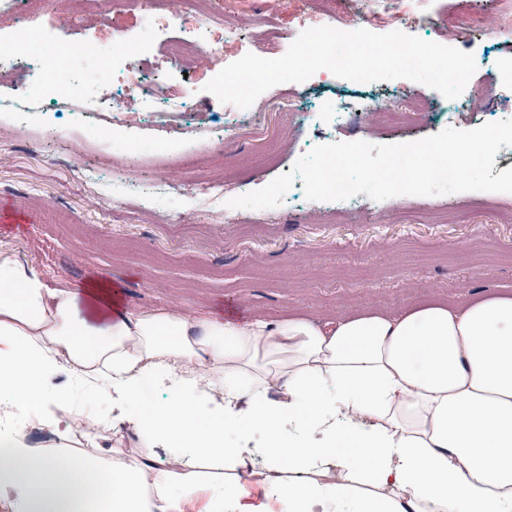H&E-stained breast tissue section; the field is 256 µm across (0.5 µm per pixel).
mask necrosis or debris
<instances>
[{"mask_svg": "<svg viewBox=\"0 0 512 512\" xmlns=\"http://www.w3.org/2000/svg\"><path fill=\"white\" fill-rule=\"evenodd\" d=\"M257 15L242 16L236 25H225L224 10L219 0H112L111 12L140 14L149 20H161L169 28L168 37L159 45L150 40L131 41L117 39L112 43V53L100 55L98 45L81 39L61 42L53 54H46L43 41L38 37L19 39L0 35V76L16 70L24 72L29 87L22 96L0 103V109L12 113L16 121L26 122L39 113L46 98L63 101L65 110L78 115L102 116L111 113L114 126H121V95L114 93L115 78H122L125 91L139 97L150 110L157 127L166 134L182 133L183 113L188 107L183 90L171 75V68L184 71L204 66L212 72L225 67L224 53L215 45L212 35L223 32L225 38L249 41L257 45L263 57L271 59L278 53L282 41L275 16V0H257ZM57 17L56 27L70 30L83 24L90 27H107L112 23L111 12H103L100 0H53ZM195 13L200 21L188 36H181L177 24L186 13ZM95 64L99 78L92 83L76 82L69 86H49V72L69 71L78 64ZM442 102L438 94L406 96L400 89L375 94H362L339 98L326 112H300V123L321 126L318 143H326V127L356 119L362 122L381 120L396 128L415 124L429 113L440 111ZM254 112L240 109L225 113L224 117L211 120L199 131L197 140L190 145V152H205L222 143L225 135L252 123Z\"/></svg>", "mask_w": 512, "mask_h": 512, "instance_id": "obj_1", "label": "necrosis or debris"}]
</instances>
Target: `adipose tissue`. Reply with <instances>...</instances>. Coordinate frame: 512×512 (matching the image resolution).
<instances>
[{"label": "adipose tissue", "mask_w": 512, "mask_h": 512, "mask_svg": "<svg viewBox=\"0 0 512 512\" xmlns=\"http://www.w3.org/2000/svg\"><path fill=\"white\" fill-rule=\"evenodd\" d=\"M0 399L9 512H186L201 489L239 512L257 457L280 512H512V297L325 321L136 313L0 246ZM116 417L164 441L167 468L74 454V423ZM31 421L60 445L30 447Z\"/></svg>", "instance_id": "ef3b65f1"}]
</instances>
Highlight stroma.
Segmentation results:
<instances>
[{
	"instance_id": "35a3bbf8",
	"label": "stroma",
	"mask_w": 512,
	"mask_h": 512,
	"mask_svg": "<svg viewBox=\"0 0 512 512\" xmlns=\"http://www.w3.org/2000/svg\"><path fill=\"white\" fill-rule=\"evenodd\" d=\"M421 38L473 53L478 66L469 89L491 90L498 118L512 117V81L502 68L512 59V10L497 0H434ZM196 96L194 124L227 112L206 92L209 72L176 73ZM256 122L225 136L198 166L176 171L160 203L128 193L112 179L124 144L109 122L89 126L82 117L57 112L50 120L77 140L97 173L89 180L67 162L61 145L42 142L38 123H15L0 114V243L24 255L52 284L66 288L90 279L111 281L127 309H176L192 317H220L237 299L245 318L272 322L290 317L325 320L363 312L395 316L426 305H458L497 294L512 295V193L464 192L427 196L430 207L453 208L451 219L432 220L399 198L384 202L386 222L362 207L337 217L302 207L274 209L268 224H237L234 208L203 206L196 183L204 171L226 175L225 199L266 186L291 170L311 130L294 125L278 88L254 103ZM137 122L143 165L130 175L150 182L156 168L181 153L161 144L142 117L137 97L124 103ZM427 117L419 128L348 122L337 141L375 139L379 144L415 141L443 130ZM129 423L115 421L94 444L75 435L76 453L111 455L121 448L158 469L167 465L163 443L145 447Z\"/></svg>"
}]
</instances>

######

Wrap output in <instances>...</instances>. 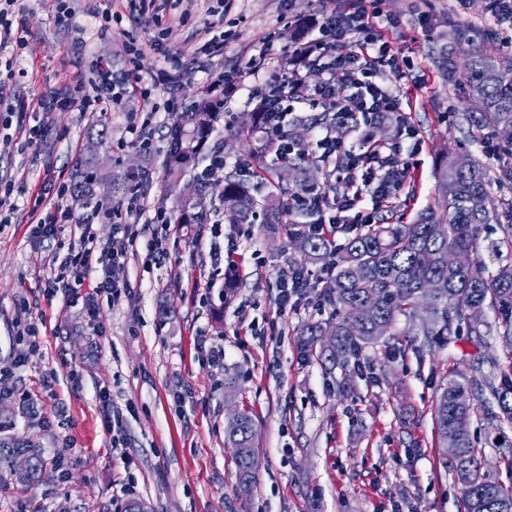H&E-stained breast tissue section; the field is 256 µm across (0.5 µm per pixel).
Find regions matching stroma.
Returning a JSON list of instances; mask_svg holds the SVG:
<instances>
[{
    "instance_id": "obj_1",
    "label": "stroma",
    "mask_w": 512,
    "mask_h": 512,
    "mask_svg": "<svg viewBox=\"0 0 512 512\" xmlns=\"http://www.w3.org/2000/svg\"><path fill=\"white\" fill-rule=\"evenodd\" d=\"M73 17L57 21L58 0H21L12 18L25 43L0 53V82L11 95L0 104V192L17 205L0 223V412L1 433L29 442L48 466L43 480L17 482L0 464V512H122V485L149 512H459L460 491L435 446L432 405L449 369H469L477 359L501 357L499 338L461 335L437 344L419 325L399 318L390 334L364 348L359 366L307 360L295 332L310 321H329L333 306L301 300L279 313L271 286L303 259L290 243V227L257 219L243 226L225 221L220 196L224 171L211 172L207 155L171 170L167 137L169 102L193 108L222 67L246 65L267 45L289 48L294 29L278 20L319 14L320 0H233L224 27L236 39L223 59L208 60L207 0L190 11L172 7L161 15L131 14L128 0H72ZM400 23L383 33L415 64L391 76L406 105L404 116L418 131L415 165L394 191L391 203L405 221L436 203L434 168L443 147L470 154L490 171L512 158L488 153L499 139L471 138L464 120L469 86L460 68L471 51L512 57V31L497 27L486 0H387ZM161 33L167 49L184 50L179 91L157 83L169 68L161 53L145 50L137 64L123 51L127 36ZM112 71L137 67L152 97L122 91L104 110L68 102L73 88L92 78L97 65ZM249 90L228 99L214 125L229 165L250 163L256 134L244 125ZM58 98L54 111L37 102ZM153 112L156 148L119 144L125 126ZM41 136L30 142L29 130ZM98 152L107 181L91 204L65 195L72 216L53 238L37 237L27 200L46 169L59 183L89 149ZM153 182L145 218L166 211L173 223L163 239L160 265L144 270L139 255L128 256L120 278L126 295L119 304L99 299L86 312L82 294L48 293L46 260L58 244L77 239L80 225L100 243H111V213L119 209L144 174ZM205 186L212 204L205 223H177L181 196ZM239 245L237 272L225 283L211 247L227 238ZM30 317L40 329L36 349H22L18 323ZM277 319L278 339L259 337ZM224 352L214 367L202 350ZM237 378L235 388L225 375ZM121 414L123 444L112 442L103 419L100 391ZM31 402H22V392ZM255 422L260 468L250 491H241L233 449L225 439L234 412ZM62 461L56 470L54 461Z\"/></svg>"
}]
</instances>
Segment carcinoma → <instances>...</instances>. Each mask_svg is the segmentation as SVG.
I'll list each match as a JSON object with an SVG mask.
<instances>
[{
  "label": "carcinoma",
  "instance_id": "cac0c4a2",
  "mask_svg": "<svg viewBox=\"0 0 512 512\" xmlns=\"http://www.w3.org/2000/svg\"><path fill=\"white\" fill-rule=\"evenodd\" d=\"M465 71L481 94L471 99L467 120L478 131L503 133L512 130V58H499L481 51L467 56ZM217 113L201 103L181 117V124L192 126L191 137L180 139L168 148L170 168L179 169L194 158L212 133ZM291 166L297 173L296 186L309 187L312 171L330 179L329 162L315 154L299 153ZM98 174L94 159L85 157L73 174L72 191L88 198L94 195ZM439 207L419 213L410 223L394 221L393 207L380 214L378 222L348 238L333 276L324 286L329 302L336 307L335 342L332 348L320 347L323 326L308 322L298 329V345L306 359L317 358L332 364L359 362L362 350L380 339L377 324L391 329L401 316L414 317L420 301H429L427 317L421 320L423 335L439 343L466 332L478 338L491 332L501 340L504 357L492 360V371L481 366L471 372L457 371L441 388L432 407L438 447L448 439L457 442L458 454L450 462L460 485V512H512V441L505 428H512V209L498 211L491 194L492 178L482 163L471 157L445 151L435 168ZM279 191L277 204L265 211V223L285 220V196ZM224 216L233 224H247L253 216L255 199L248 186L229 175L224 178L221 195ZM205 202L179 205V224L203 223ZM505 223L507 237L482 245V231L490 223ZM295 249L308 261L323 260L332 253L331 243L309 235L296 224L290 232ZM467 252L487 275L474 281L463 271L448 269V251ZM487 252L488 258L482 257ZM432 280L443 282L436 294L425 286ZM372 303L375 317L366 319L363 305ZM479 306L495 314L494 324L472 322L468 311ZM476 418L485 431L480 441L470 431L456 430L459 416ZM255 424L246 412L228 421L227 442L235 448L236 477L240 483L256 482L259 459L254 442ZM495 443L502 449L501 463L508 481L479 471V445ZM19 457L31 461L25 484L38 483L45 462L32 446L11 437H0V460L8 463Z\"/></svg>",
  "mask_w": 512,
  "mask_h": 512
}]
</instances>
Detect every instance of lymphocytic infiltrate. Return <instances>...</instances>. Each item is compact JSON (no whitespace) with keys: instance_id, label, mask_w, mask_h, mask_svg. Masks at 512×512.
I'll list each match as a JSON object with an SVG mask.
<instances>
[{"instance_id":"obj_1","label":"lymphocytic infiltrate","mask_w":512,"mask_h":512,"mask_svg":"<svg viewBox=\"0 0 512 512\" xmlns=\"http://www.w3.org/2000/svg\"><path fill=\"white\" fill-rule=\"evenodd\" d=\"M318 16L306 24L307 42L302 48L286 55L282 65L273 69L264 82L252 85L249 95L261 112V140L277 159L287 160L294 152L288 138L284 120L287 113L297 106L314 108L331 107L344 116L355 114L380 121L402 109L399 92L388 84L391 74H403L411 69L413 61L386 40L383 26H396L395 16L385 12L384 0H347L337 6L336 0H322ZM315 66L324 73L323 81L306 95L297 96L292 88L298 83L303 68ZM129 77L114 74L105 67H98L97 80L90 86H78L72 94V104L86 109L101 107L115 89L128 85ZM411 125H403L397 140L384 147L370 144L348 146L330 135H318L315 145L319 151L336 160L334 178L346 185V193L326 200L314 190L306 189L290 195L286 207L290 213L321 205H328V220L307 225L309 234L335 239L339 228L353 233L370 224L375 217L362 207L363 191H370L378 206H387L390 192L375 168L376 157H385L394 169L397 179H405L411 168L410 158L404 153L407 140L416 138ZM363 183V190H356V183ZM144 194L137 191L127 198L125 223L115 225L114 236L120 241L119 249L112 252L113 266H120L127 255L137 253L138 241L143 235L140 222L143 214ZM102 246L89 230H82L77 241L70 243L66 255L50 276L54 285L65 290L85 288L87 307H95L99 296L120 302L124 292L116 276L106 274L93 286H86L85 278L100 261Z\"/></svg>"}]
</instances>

######

EXERCISE OBJECTIVE:
Display every line of the listing that contains the string "carcinoma".

EXERCISE OUTPUT:
Segment carcinoma → <instances>...</instances>. Each mask_svg is the segmentation as SVG.
  "label": "carcinoma",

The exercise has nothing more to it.